WORK TO COMPLETE: In your copy of the data, include no pictures and alter nothing else.

Itemized modification records
======

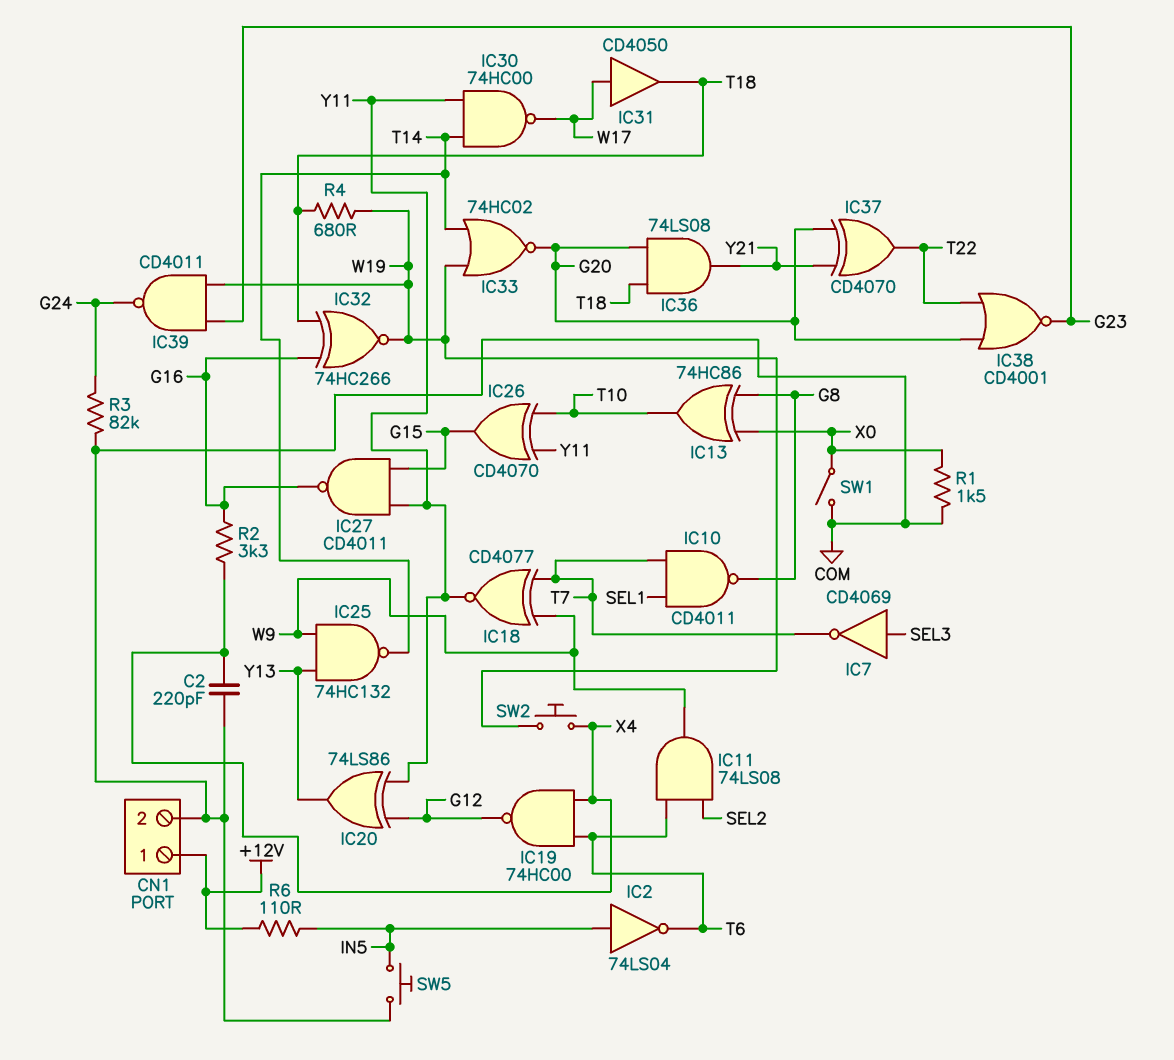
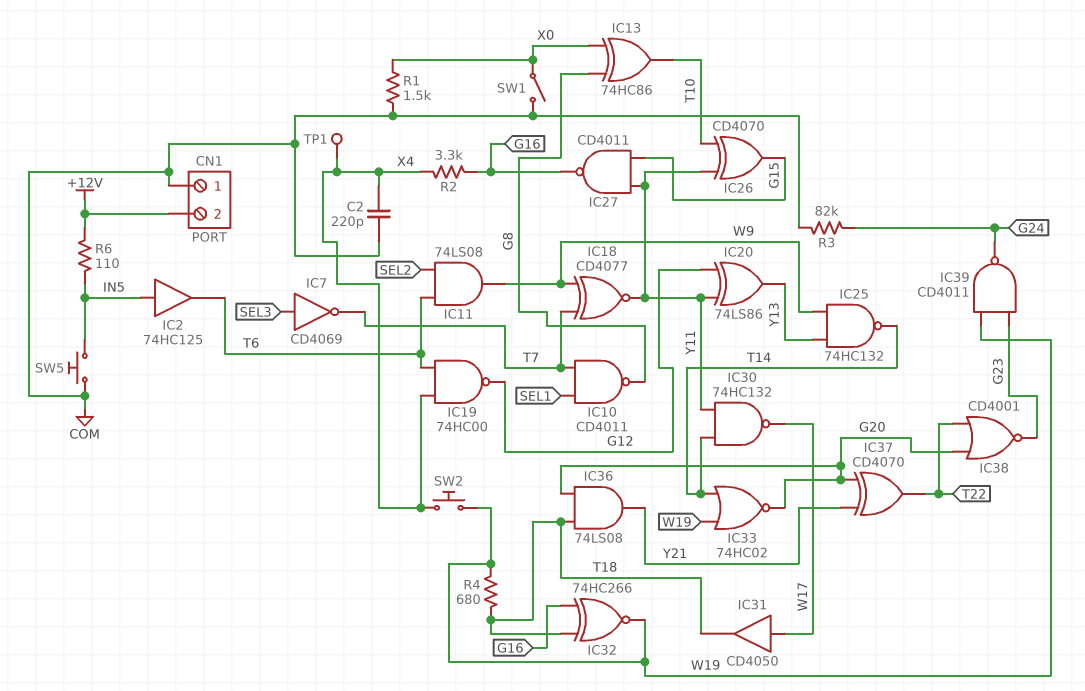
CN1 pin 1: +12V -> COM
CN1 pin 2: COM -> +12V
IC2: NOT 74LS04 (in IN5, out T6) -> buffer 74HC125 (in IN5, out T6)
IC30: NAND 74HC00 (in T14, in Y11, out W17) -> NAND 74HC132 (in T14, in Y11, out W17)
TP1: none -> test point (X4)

======

RESPONSE AREA:
CN1 pin 1: +12V -> COM
CN1 pin 2: COM -> +12V
IC2: NOT 74LS04 (in IN5, out T6) -> buffer 74HC125 (in IN5, out T6)
IC30: NAND 74HC00 (in T14, in Y11, out W17) -> NAND 74HC132 (in T14, in Y11, out W17)
TP1: none -> test point (X4)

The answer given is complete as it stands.